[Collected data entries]

+-------+

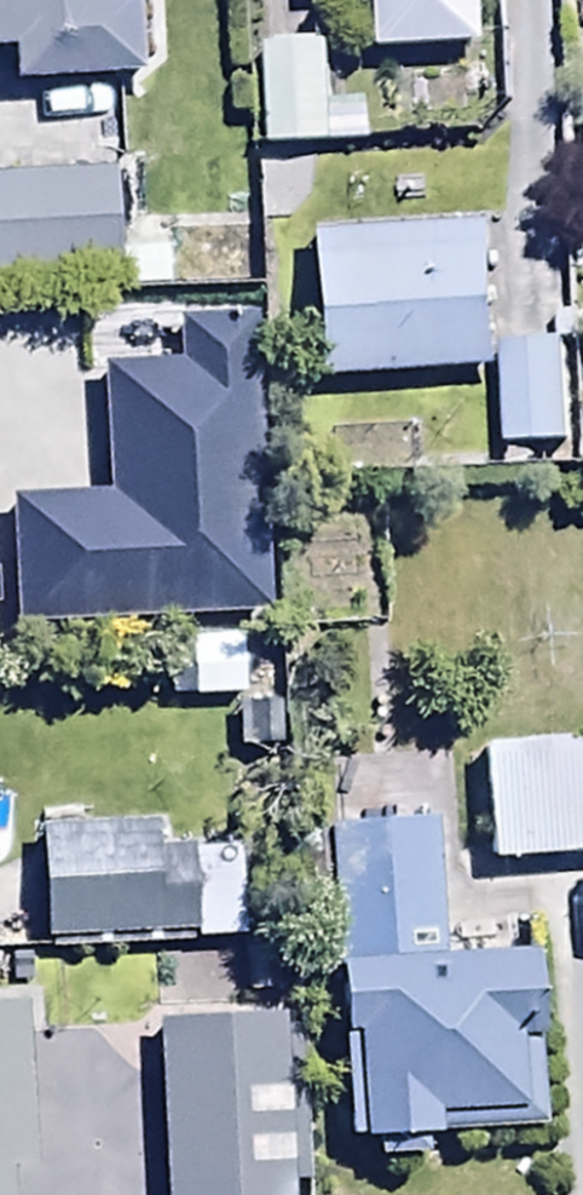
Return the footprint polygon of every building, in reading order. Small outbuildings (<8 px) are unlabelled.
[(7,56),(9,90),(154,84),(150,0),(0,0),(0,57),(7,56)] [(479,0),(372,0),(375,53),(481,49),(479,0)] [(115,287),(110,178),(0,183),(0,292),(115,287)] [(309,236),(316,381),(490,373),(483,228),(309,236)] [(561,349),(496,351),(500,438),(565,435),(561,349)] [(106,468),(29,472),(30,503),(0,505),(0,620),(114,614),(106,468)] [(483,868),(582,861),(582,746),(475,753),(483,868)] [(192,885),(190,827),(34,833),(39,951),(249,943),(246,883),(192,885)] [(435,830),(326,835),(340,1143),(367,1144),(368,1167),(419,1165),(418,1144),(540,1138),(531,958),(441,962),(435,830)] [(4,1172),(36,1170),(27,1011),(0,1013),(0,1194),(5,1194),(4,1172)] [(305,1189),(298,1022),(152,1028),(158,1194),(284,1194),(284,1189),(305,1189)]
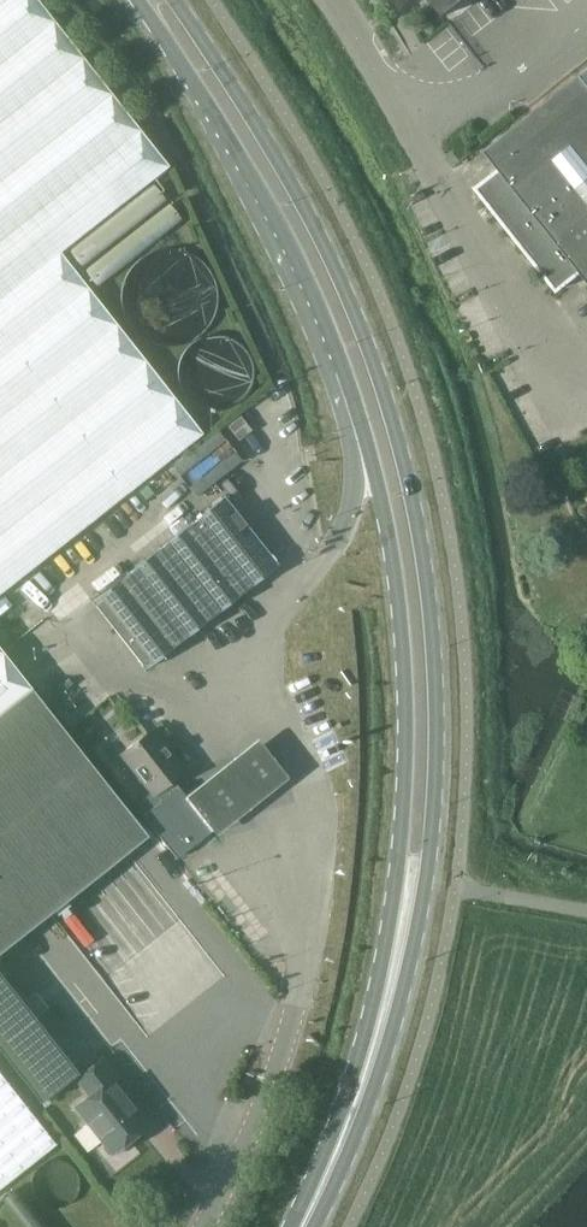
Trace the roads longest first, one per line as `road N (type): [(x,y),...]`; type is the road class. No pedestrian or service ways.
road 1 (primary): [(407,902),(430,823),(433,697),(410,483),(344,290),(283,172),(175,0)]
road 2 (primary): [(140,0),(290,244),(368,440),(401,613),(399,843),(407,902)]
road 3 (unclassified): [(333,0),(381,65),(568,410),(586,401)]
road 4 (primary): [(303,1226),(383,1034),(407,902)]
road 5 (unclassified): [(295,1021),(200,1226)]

+-------+

(Task to carry out)
Only the lines from the one containing "Trace the roads" through the last line of the records belong in the answer, each written out exactly.

(Task response)
Trace the roads longest first, one per line as `road N (type): [(x,y),...]`; type is the road class. No pedestrian or service ways.
road 1 (primary): [(407,902),(430,823),(433,697),(410,483),(344,290),(283,172),(175,0)]
road 2 (primary): [(140,0),(290,244),(368,440),(401,613),(399,843),(407,902)]
road 3 (unclassified): [(333,0),(381,65),(568,410),(586,401)]
road 4 (primary): [(303,1226),(383,1034),(407,902)]
road 5 (unclassified): [(295,1021),(200,1226)]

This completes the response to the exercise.